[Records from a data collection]
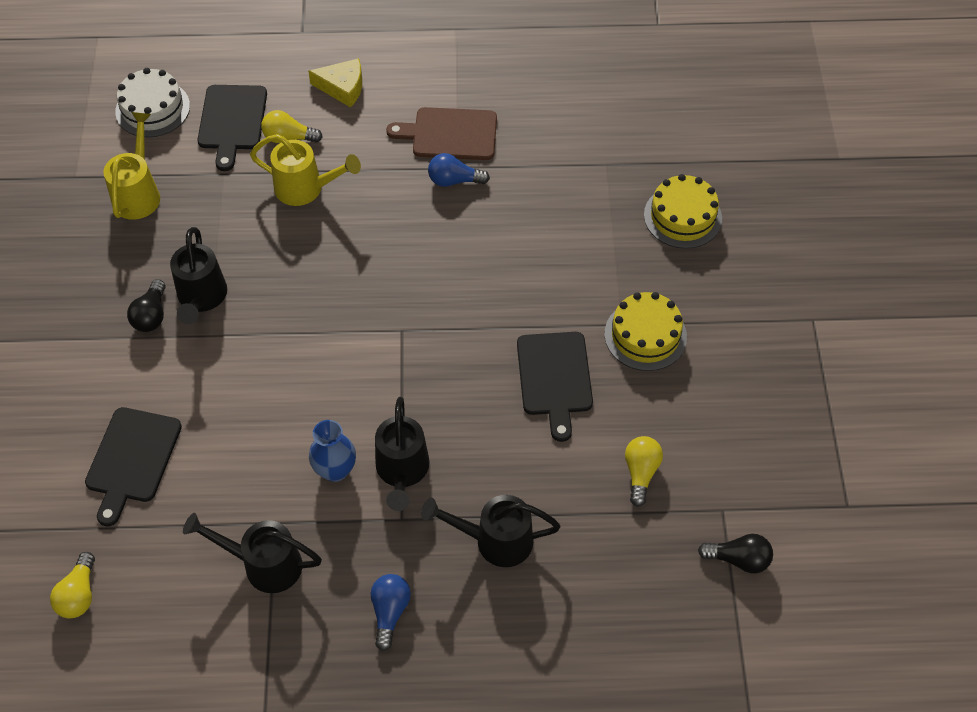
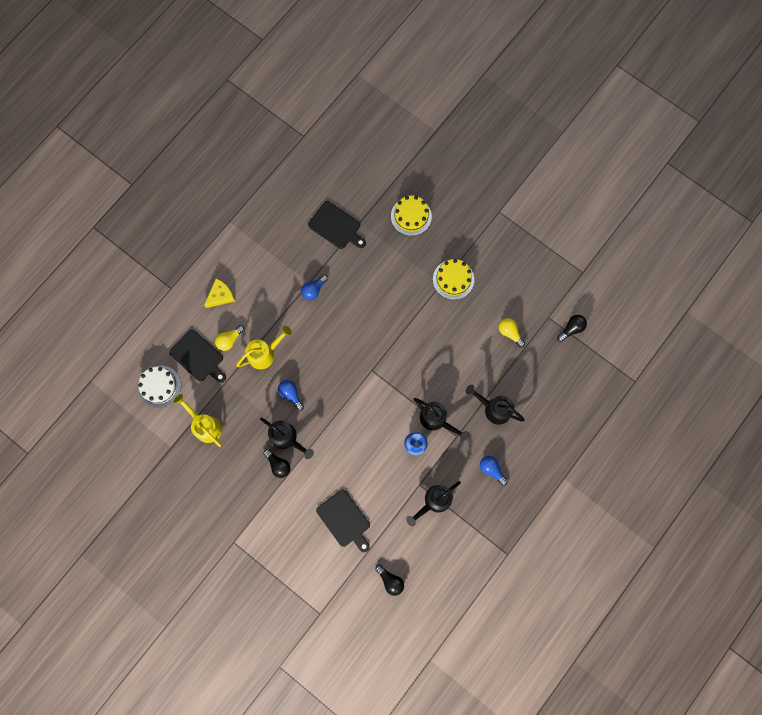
camera: 50 degrees left, 20 degrees up
(79, 594) = (390, 580): yellow light bulb -> black light bulb
(272, 258) = (291, 394): none -> blue light bulb
(450, 134) = (287, 271): brown cutting board -> none
(495, 540) = (494, 409): black watering can -> black watering can turned 75 degrees clockwise
(554, 378) = (443, 330): black cutting board -> black cutting board (336, 226)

▸ **TASK DIRECTIONS**
Since the pictures don't belong in the copy, copy only the rest of the entries above exactly.

▸ **RESPONSE TO THE TASK**
camera: 50 degrees left, 20 degrees up
(79, 594) = (390, 580): yellow light bulb -> black light bulb
(272, 258) = (291, 394): none -> blue light bulb
(450, 134) = (287, 271): brown cutting board -> none
(495, 540) = (494, 409): black watering can -> black watering can turned 75 degrees clockwise
(554, 378) = (443, 330): black cutting board -> black cutting board (336, 226)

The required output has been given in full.